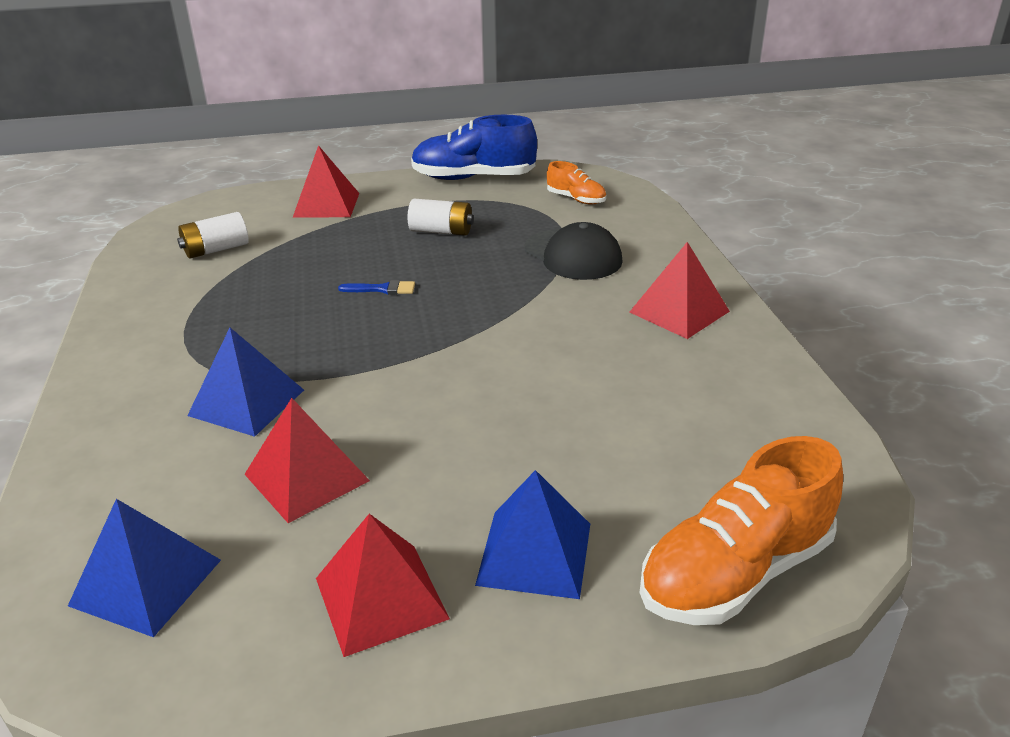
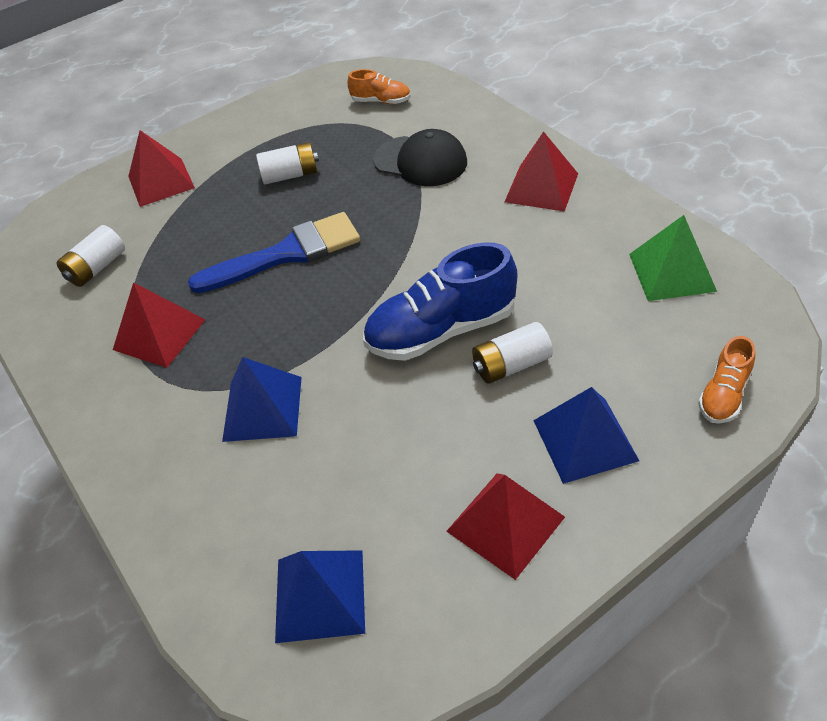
camera: 20 degrees left, 15 degrees up
(306, 477) = (369, 453): red pyramid -> red pyramid (159, 334)
(382, 289) = (287, 254): blue brush -> blue brush, size x2.45
(473, 178) = (274, 107): blue shoe -> blue shoe (441, 330)
(515, 454) = (511, 365): none -> white battery
(735, 572) = (724, 394): orange shoe -> orange shoe, size x0.52
(766, 431) = (672, 272): none -> green pyramid

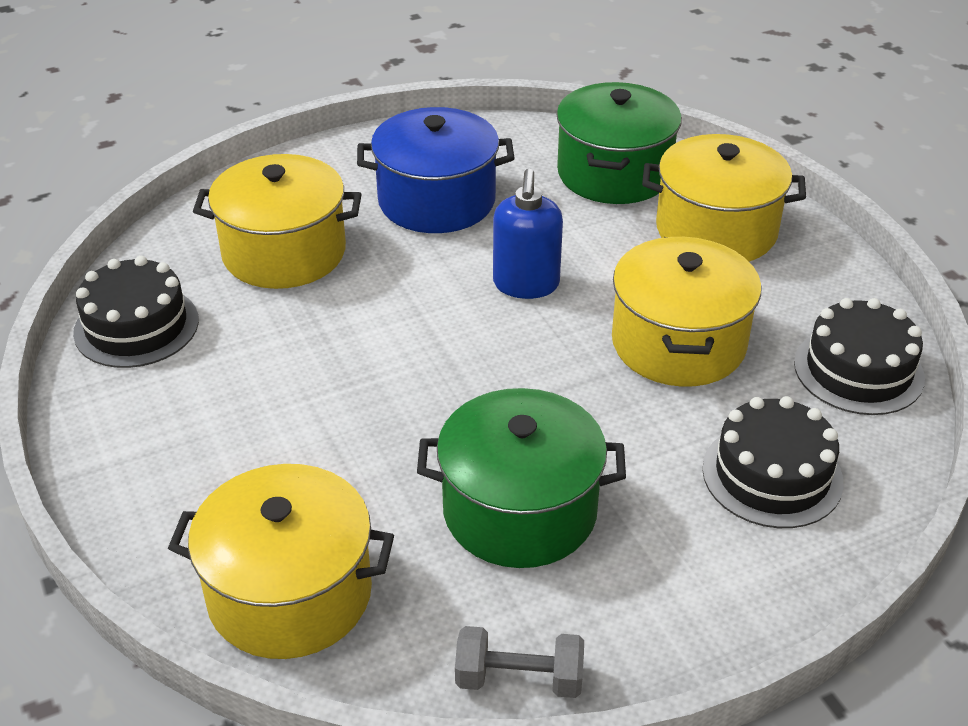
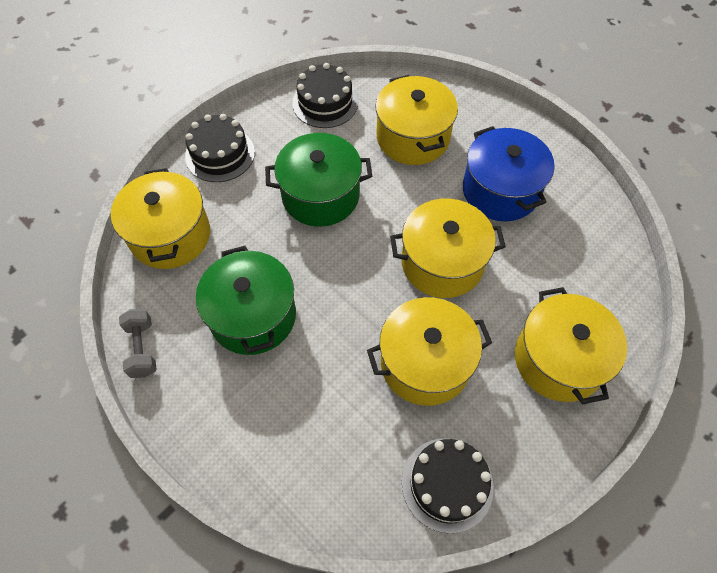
camera: 70 degrees right, 20 degrees up
(526, 284) = (442, 263): blue soap dispenser -> yellow pot
(614, 173) = (589, 279): green pot -> green pot (320, 195)
(772, 475) = (325, 444): black cake -> black cake (220, 154)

**Task statement**
Search the entries above for lines containing the word "shoe", and copy each one.

**Written solution**
(473, 178) = (274, 107): blue shoe -> blue shoe (441, 330)
(735, 572) = (724, 394): orange shoe -> orange shoe, size x0.52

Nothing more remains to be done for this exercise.